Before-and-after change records

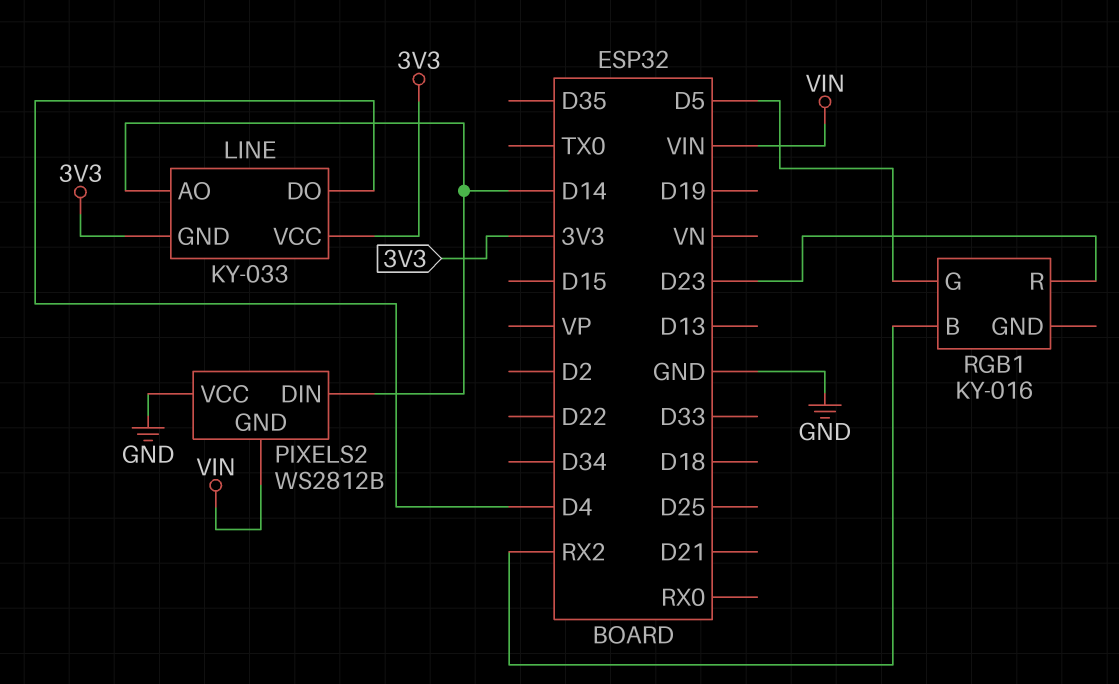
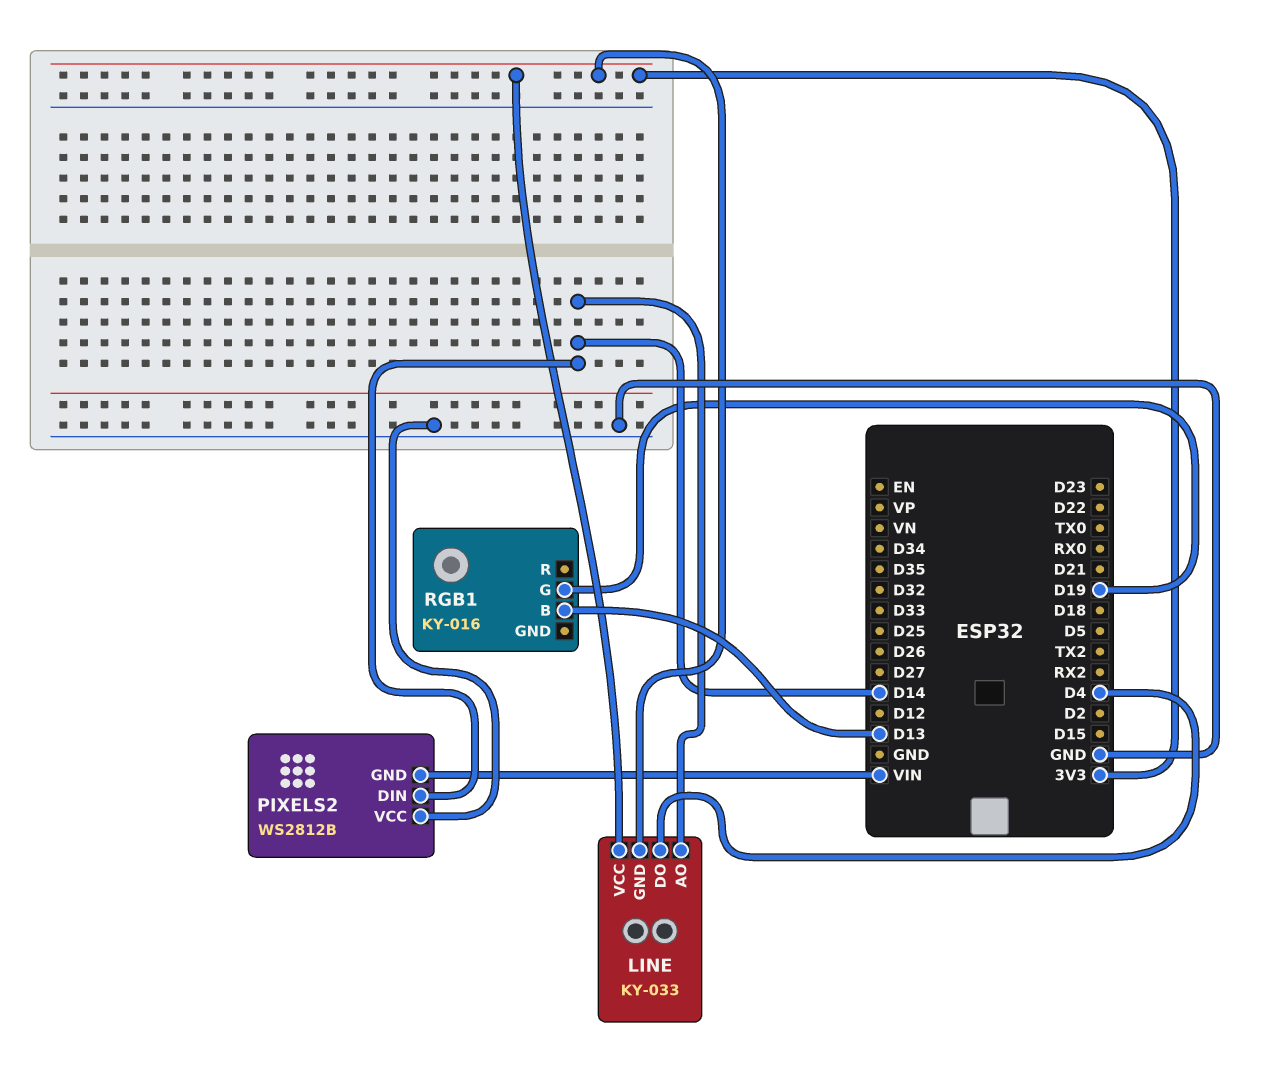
RGB1 pin B: RX2 -> D13
RGB1 pin G: D5 -> D19
RGB1 pin R: D23 -> none

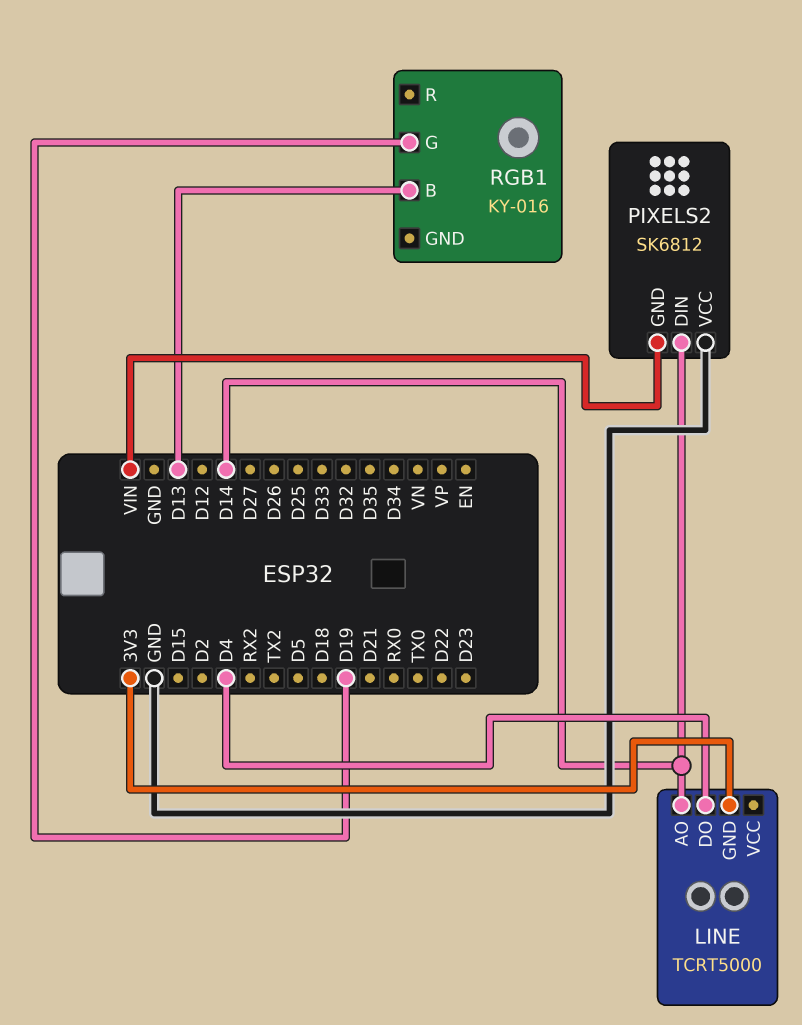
LINE: KY-033 -> TCRT5000
LINE pin VCC: 3V3 -> none
PIXELS2: WS2812B -> SK6812

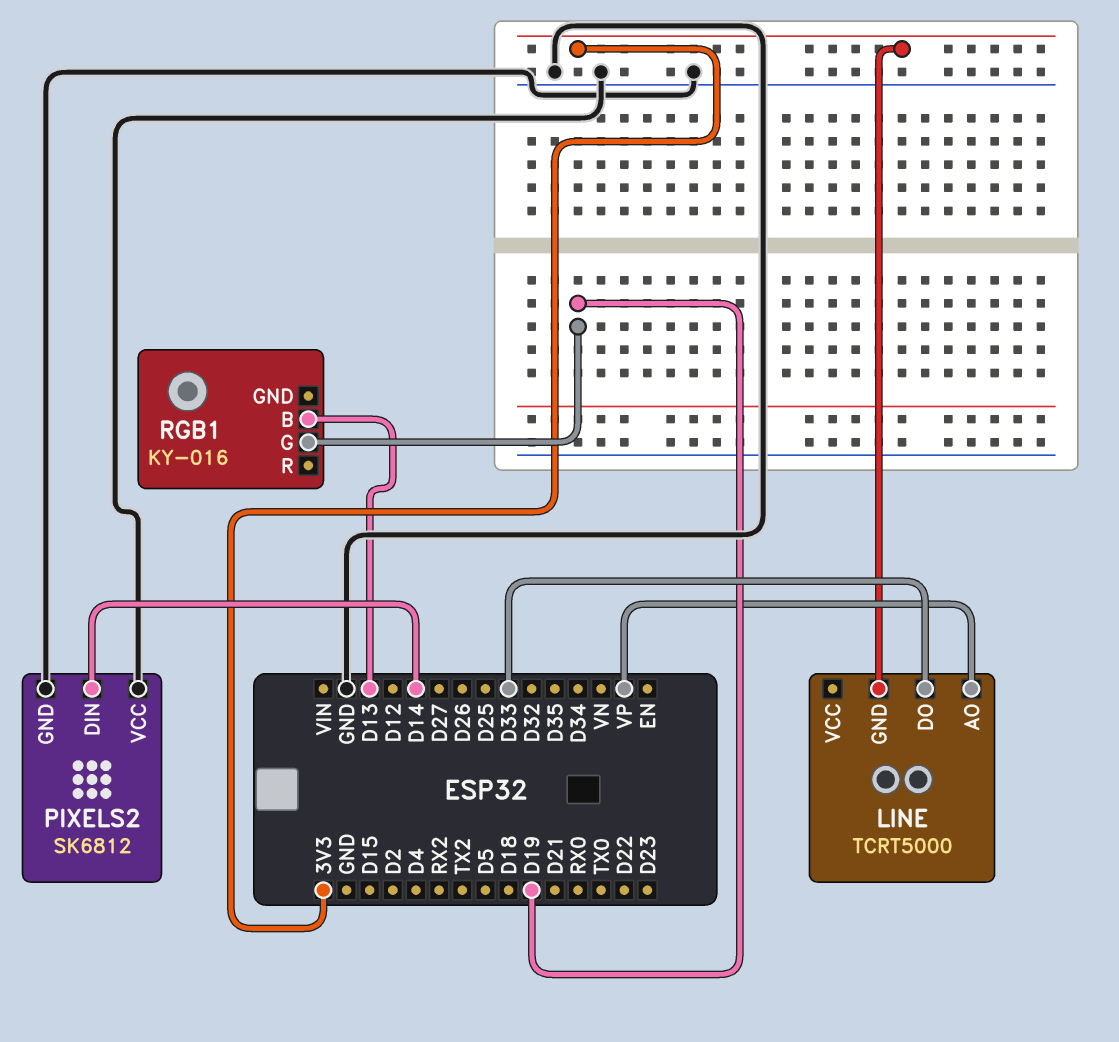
LINE pin AO: D14 -> VP
LINE pin DO: D4 -> D33
PIXELS2 pin GND: VIN -> GND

## EXERCISE DETAILS
Look through the data above. Each line containing the word "none" needs to be copied.

## PROBLEM SOLUTION
RGB1 pin R: D23 -> none
LINE pin VCC: 3V3 -> none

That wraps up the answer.